TRY IT: Pictures do not belong in the copy; transcribe everything else in the records exactly.

TASK INPUT:
>>>
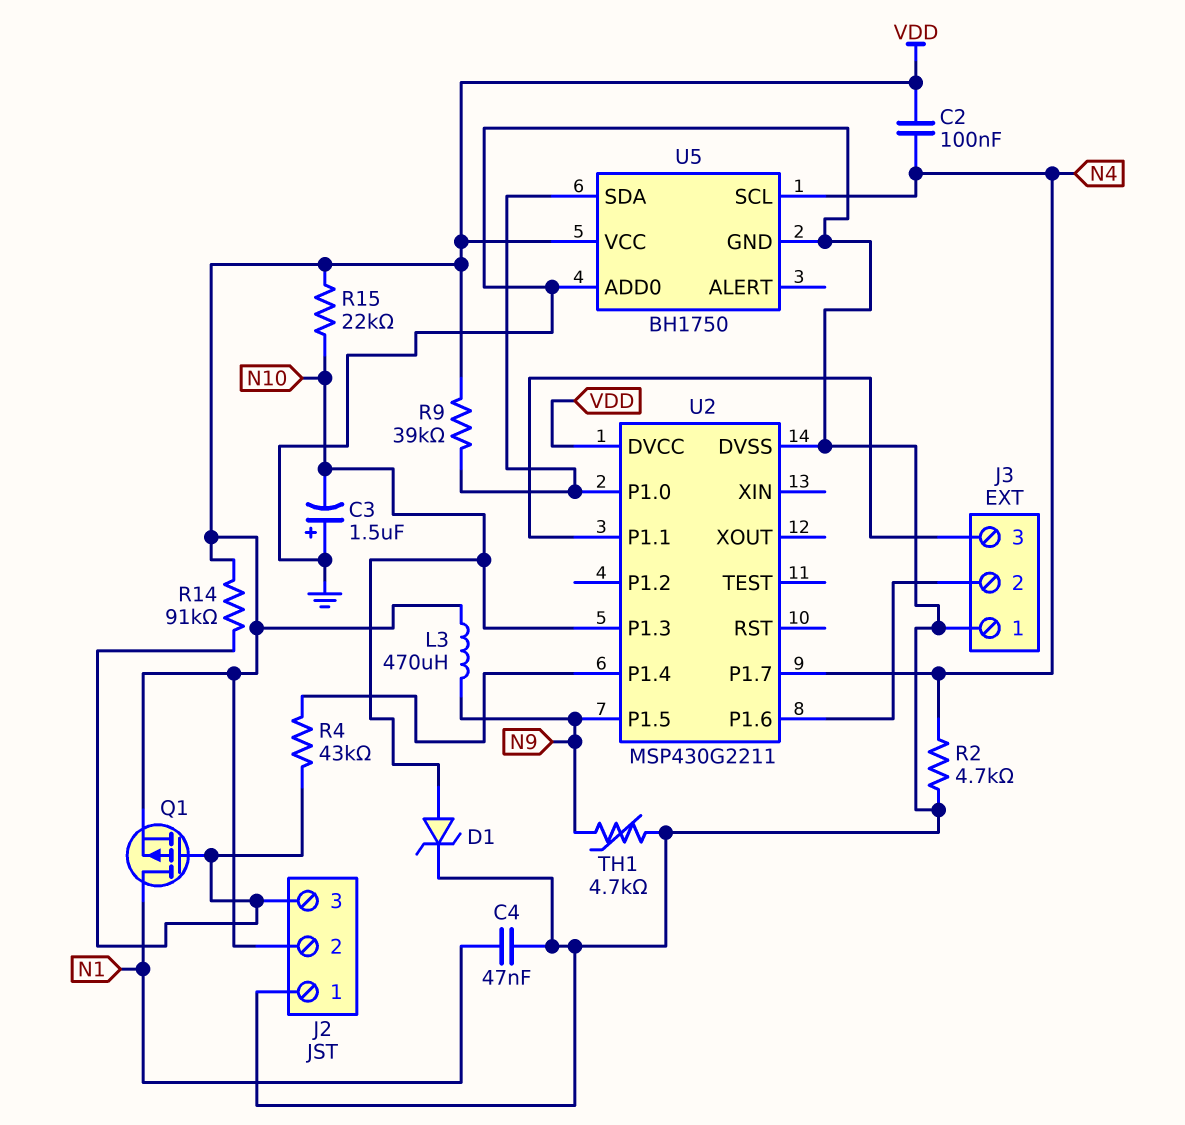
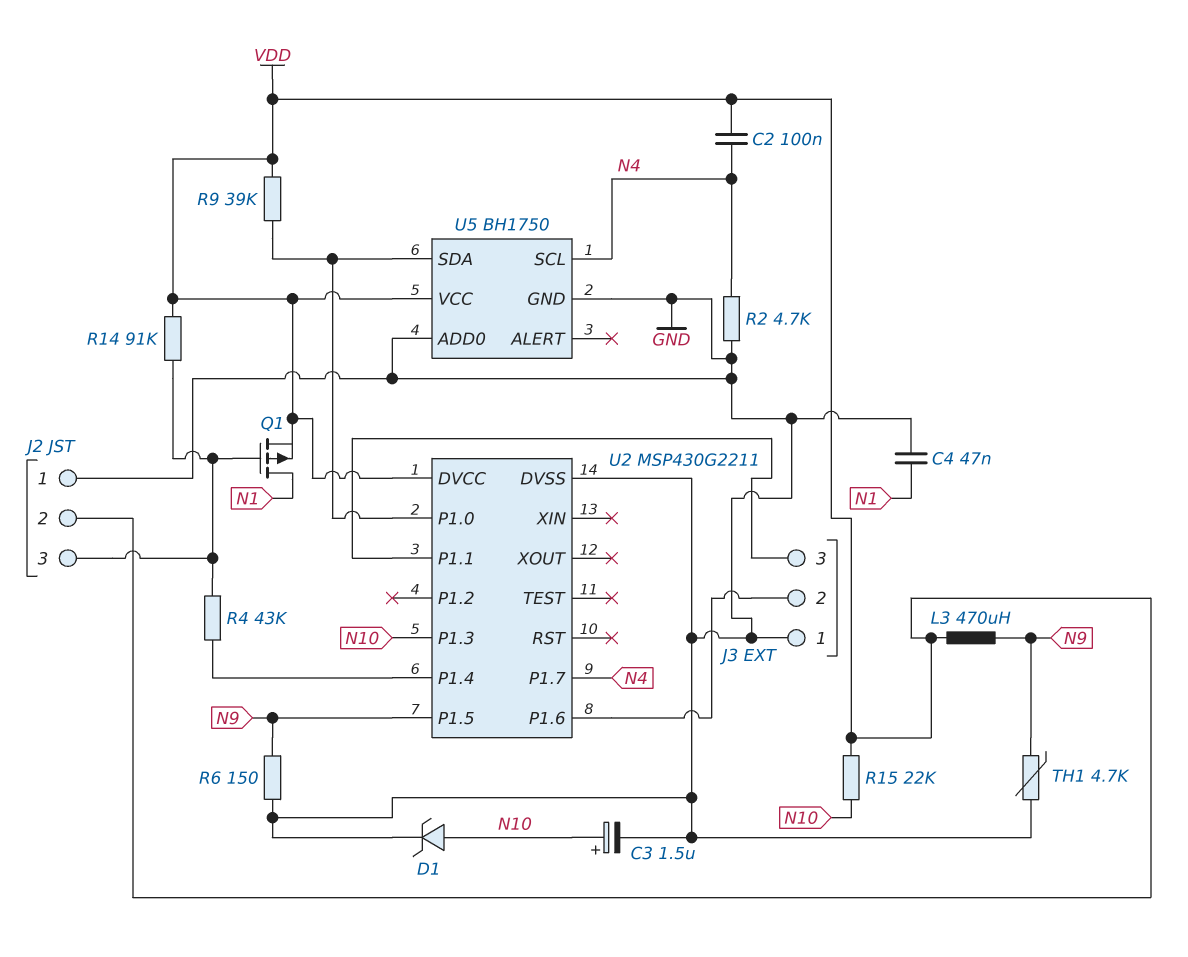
C3: 1.5uF (plus GND, minus N10) -> 1.5uF (plus N10, minus GND)
R6: none -> 150 (GND, N9)

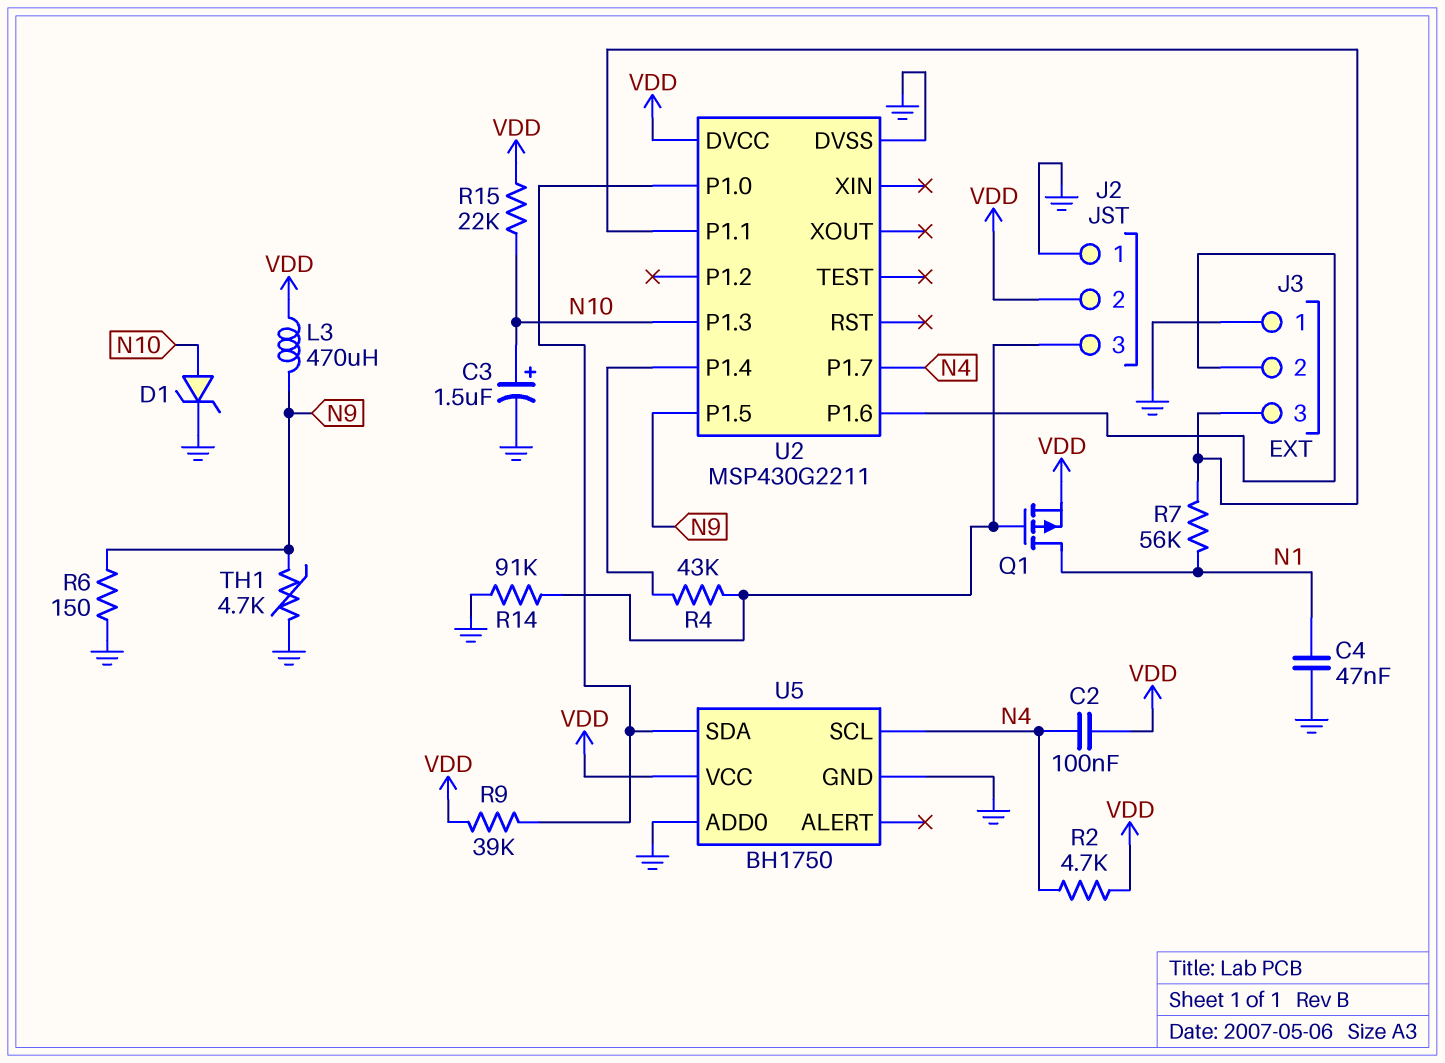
R2: 4.7k (GND, N4) -> 4.7k (N4, VDD)
R7: none -> 56k (J3/3, N1)
R14: 91k (J2/3, VDD) -> 91k (GND, J2/3)

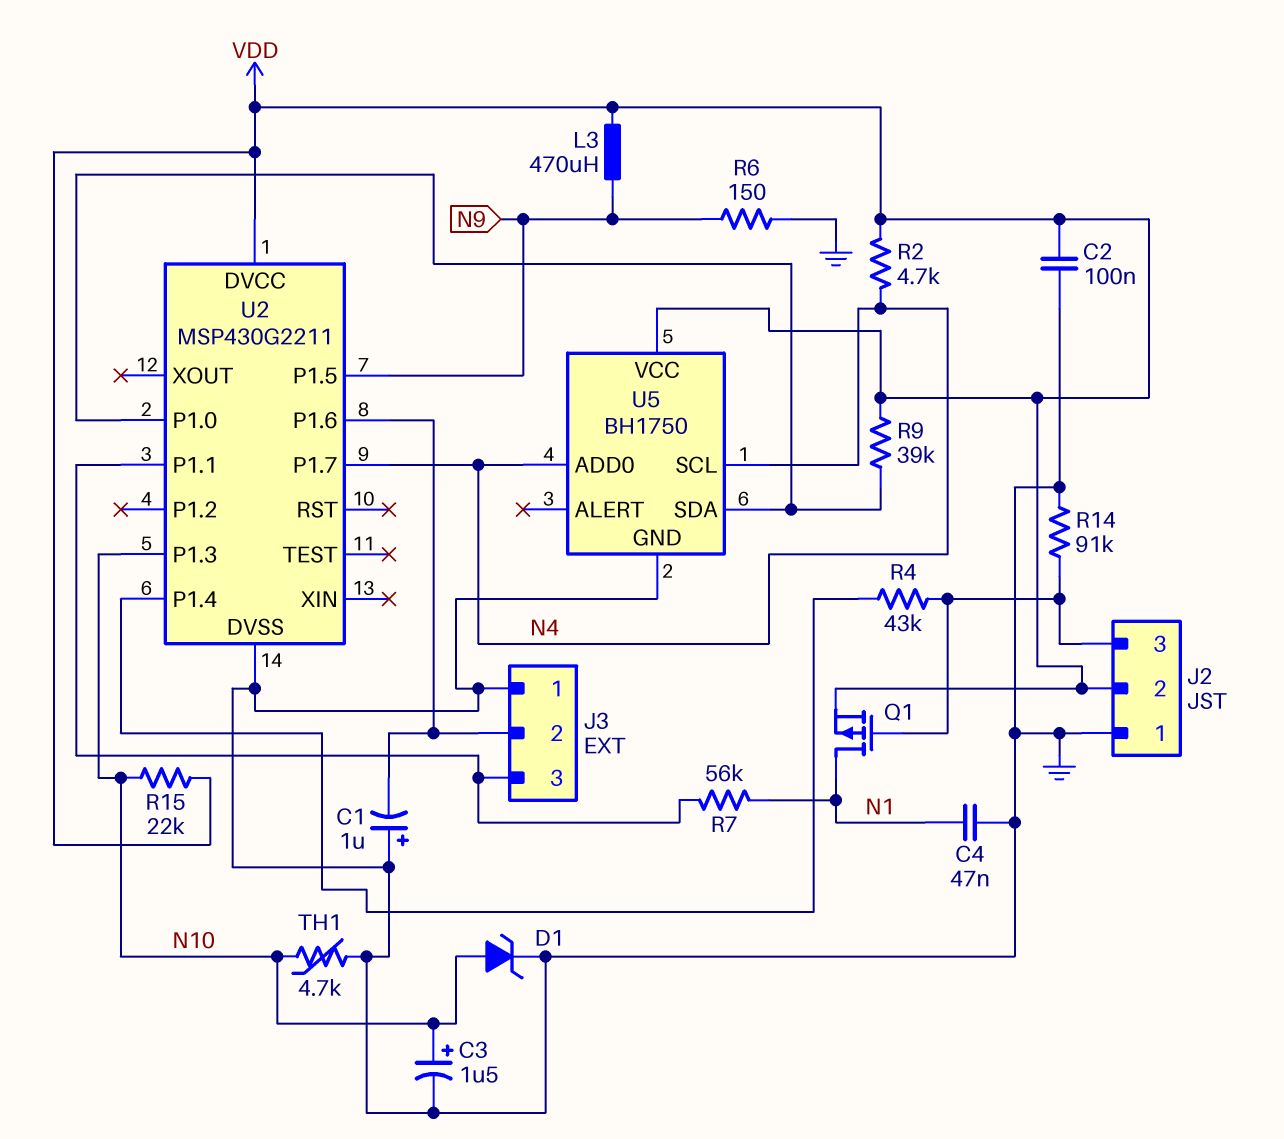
C1: none -> 1uF (plus GND, minus J3/2)
C2: 100nF (N4, VDD) -> 100nF (GND, VDD)
TH1: 4.7k (GND, N9) -> 4.7k (GND, N10)
U5 pin ADD0: GND -> N4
<<<
REPLY:
C3: 1.5uF (plus GND, minus N10) -> 1.5uF (plus N10, minus GND)
R6: none -> 150 (GND, N9)

R2: 4.7k (GND, N4) -> 4.7k (N4, VDD)
R7: none -> 56k (J3/3, N1)
R14: 91k (J2/3, VDD) -> 91k (GND, J2/3)

C1: none -> 1uF (plus GND, minus J3/2)
C2: 100nF (N4, VDD) -> 100nF (GND, VDD)
TH1: 4.7k (GND, N9) -> 4.7k (GND, N10)
U5 pin ADD0: GND -> N4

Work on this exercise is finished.